■ Work instruction: Nothing but the lines from the one containing "Outline every building" through the last line of the data below should be returned, each exactly as it stands, pictures excluded.

START Data for analysis

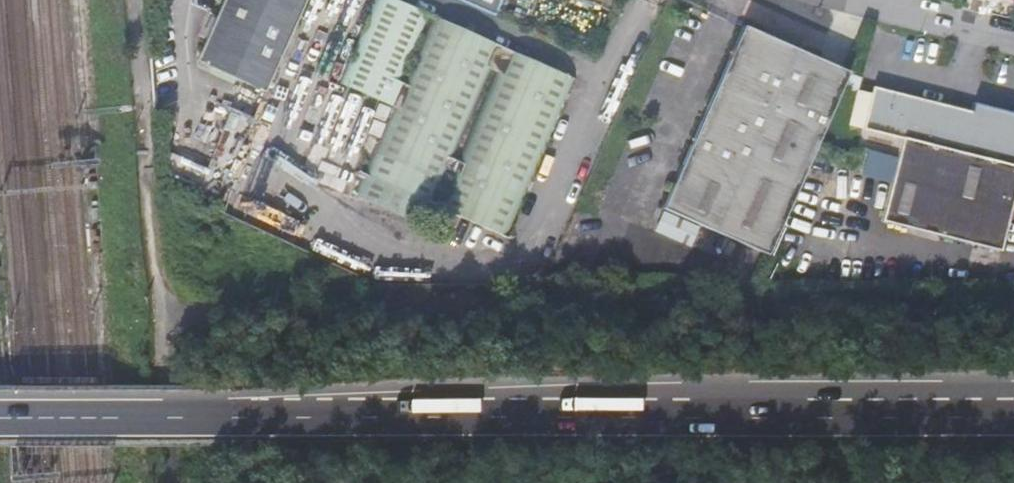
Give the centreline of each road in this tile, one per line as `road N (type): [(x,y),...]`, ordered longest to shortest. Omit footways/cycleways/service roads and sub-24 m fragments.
road 1 (trunk): [(1013,418),(0,418)]
road 2 (track): [(134,116),(148,275),(172,317)]
road 3 (unclassified): [(1013,44),(841,0)]

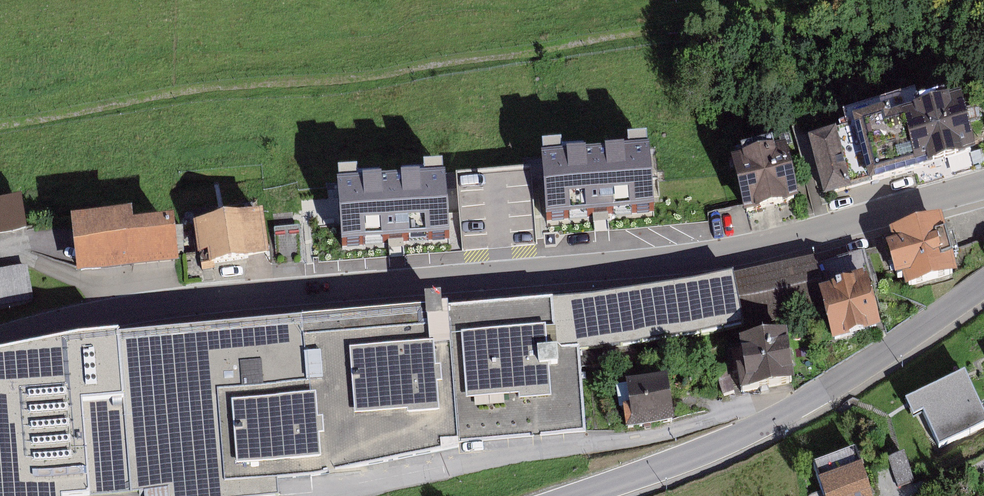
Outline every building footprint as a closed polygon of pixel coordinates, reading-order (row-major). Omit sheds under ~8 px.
[(969,99),(819,140),(834,197),(983,156),(983,152),(969,99)] [(791,150),(736,164),(749,217),(805,204),(791,150)] [(661,157),(551,162),(554,223),(664,218),(661,157)] [(452,183),(344,192),(347,247),(458,237),(452,183)] [(32,228),(27,201),(0,205),(0,234),(32,228)] [(139,217),(75,225),(82,280),(184,267),(179,227),(141,232),(139,217)] [(269,217),(197,228),(204,271),(276,259),(269,217)] [(950,224),(894,241),(911,297),(967,280),(950,224)] [(866,252),(824,261),(835,305),(840,327),(881,318),(866,252)] [(824,261),(738,283),(749,329),(835,305),(824,261)] [(33,299),(31,274),(0,276),(0,301),(33,299)] [(738,283),(564,307),(87,348),(0,367),(0,495),(77,495),(149,494),(149,495),(290,495),(317,494),(314,479),(463,445),(589,434),(586,363),(749,329),(738,283)] [(790,339),(735,349),(744,400),(799,390),(790,339)] [(913,403),(938,458),(983,437),(983,408),(970,378),(913,403)] [(665,380),(625,385),(630,424),(670,419),(665,380)] [(820,469),(829,495),(879,495),(865,454),(820,469)]
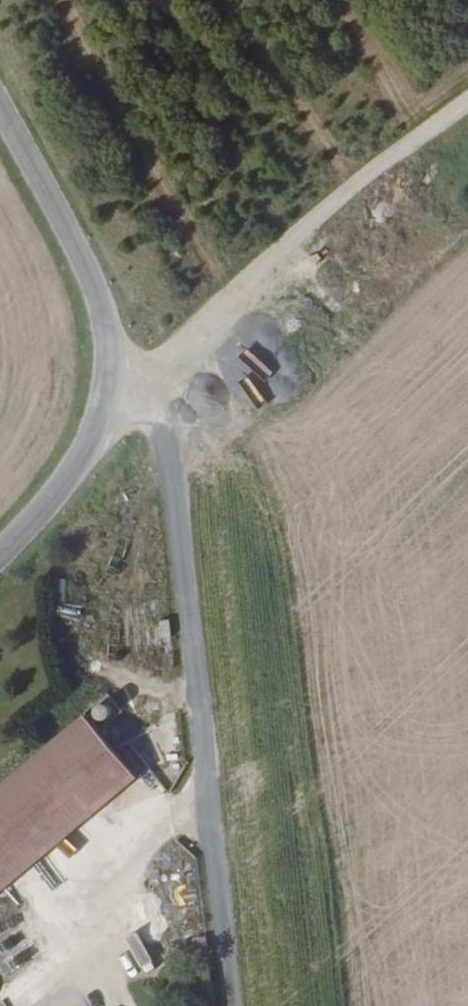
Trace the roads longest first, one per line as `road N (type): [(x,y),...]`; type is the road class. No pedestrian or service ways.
road 1 (track): [(467,107),(228,305),(148,386),(170,472),(229,1005)]
road 2 (tertiary): [(0,114),(89,285),(104,379)]
road 3 (tertiary): [(104,379),(80,454),(0,552)]

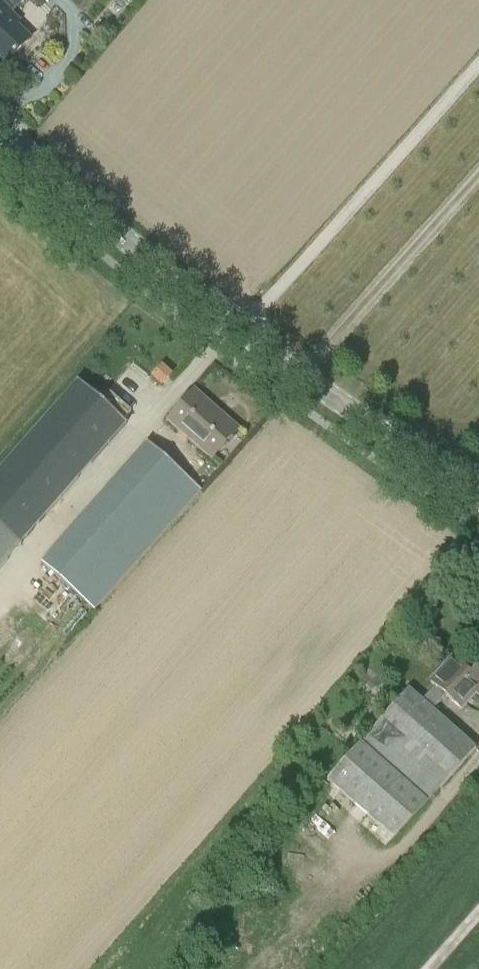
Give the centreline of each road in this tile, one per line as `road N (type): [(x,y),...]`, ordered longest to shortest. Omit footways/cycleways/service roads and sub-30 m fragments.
road 1 (tertiary): [(478,499),(193,295),(0,124)]
road 2 (track): [(478,63),(242,331)]

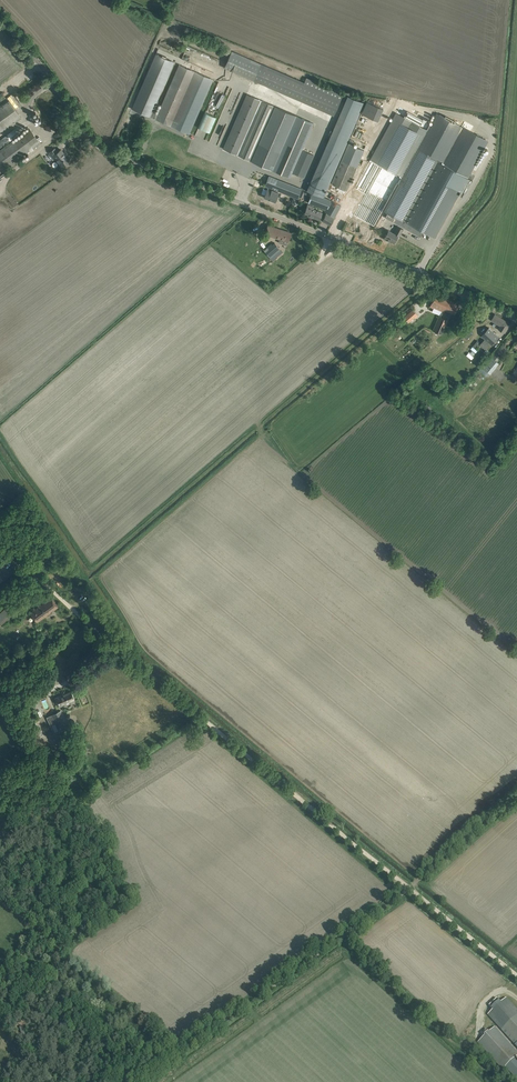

END Data for analysis

■ Answer for this exercise:
Outline every building footprint as a closed polygon of pixel coordinates, reading-order (row-major). Omit sheds under ~8 px.
[(969,99),(819,140),(834,197),(983,156),(983,152),(969,99)] [(791,150),(736,164),(749,217),(805,204),(791,150)] [(661,157),(551,162),(554,223),(664,218),(661,157)] [(452,183),(344,192),(347,247),(458,237),(452,183)] [(32,228),(27,201),(0,205),(0,234),(32,228)] [(139,217),(75,225),(82,280),(184,267),(179,227),(141,232),(139,217)] [(269,217),(197,228),(204,271),(276,259),(269,217)] [(950,224),(894,241),(911,297),(967,280),(950,224)] [(866,252),(824,261),(835,305),(840,327),(881,318),(866,252)] [(824,261),(738,283),(749,329),(835,305),(824,261)] [(33,299),(31,274),(0,276),(0,301),(33,299)] [(738,283),(564,307),(87,348),(0,367),(0,495),(77,495),(149,494),(149,495),(290,495),(317,494),(314,479),(463,445),(589,434),(586,363),(749,329),(738,283)] [(790,339),(735,349),(744,400),(799,390),(790,339)] [(913,403),(938,458),(983,437),(983,408),(970,378),(913,403)] [(665,380),(625,385),(630,424),(670,419),(665,380)] [(820,469),(829,495),(879,495),(865,454),(820,469)]
Trace the roads longest first, one per line as `road N (type): [(x,y),...]`; type is the road class. No pedestrian or service ways.
road 1 (track): [(467,107),(228,305),(148,386),(170,472),(229,1005)]
road 2 (tertiary): [(0,114),(89,285),(104,379)]
road 3 (tertiary): [(104,379),(80,454),(0,552)]

Give the centreline of each road in this tile, one per line as `road N (type): [(x,y),...]`, ordered longest to shortest. Omit footways/cycleways/service roads and sub-30 m fragments.
road 1 (tertiary): [(478,499),(193,295),(0,124)]
road 2 (track): [(478,63),(242,331)]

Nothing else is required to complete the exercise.